#### [PROBLEM]
Starting at the line that contains "damselflies [1449, 1520]", repeat every line through the last of the entries, both ends included and each line unchanged.

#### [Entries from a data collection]
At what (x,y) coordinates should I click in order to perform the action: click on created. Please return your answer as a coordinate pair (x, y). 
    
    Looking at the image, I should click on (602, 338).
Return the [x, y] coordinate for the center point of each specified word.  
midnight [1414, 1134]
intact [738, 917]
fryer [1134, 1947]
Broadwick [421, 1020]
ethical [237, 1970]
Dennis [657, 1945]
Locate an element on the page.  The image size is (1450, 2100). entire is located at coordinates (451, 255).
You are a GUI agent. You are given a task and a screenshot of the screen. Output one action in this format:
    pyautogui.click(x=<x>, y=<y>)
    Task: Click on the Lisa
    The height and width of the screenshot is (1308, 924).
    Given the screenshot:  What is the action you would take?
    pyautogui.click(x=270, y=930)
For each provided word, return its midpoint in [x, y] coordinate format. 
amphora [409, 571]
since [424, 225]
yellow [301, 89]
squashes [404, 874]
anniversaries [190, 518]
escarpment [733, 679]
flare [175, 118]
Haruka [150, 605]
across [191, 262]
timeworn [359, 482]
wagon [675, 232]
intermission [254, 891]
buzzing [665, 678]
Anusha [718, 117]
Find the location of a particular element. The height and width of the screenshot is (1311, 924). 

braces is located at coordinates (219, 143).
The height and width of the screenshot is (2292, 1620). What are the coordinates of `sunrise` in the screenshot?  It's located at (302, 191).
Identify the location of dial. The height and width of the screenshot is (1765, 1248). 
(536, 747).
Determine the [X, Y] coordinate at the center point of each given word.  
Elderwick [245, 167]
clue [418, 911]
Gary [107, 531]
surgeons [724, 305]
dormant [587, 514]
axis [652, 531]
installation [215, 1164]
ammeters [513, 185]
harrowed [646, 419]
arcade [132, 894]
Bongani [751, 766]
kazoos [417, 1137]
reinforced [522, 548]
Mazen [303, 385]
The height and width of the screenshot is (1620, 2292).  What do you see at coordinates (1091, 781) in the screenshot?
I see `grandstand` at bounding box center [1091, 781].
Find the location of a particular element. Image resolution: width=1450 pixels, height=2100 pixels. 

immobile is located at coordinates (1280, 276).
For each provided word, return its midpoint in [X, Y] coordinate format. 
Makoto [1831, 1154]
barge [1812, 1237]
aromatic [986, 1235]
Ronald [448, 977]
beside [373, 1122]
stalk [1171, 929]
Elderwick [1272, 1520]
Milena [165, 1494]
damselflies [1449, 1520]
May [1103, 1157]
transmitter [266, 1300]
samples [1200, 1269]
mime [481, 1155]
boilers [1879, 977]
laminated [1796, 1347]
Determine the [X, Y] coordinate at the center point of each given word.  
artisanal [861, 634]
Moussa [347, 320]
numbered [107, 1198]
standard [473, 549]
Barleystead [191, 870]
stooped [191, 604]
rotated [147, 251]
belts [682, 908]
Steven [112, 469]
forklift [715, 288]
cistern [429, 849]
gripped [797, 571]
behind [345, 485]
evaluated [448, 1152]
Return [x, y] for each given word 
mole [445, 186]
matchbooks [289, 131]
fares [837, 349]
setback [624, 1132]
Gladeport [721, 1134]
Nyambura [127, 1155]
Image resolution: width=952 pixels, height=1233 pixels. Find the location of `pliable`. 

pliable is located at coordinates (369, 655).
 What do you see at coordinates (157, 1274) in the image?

#### [SOLUTION]
damselflies [1449, 1520]
May [1103, 1157]
transmitter [266, 1300]
samples [1200, 1269]
mime [481, 1155]
boilers [1879, 977]
laminated [1796, 1347]
Determine the [X, Y] coordinate at the center point of each given word.  
artisanal [861, 634]
Moussa [347, 320]
numbered [107, 1198]
standard [473, 549]
Barleystead [191, 870]
stooped [191, 604]
rotated [147, 251]
belts [682, 908]
Steven [112, 469]
forklift [715, 288]
cistern [429, 849]
gripped [797, 571]
behind [345, 485]
evaluated [448, 1152]
Return [x, y] for each given word 
mole [445, 186]
matchbooks [289, 131]
fares [837, 349]
setback [624, 1132]
Gladeport [721, 1134]
Nyambura [127, 1155]
Image resolution: width=952 pixels, height=1233 pixels. Find the location of `pliable`. 

pliable is located at coordinates (369, 655).
 What do you see at coordinates (157, 1274) in the image?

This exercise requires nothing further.